Items listed in a dataset
----------------

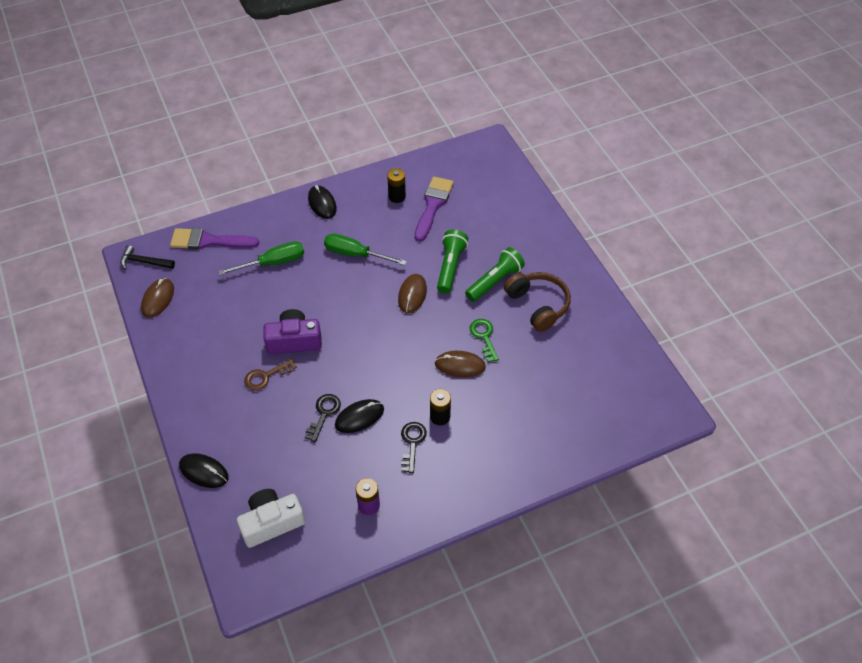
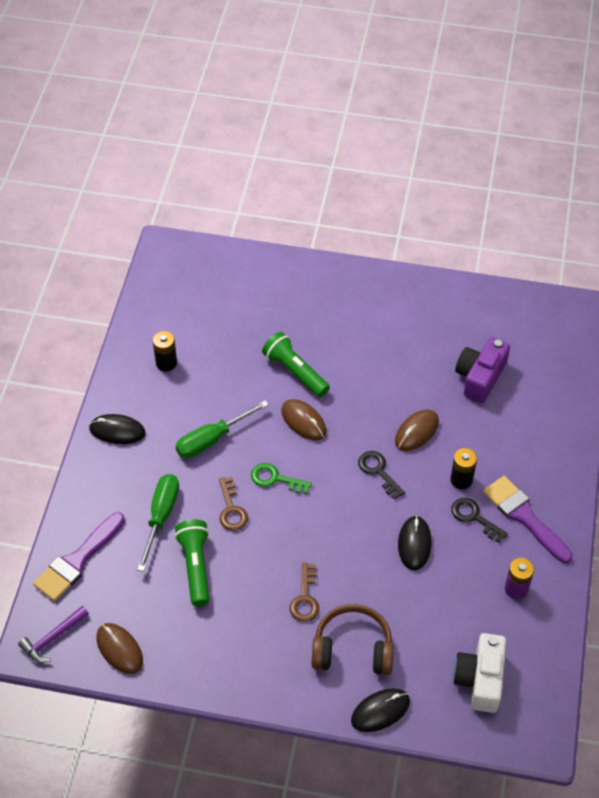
camera: 55 degrees left, 0 degrees up
(144, 262) = (52, 638): black hammer -> purple hammer
(294, 341) = (280, 550): purple camera -> purple camera (480, 377)
(307, 296) = (231, 509): none -> brown key
(324, 414) = (389, 571): black key -> black key (378, 471)
(433, 205) = (205, 340): purple brush -> purple brush (524, 516)
(484, 337) = (399, 394): green key -> green key (275, 479)
(494, 281) = (341, 348): green flashlight -> green flashlight (195, 567)
(538, 305) = (396, 333): brown headphones -> brown headphones (352, 649)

----------------

> _Action item_: Retype the entries exactly, skipping every picture.

> _Your response_:
camera: 55 degrees left, 0 degrees up
(144, 262) = (52, 638): black hammer -> purple hammer
(294, 341) = (280, 550): purple camera -> purple camera (480, 377)
(307, 296) = (231, 509): none -> brown key
(324, 414) = (389, 571): black key -> black key (378, 471)
(433, 205) = (205, 340): purple brush -> purple brush (524, 516)
(484, 337) = (399, 394): green key -> green key (275, 479)
(494, 281) = (341, 348): green flashlight -> green flashlight (195, 567)
(538, 305) = (396, 333): brown headphones -> brown headphones (352, 649)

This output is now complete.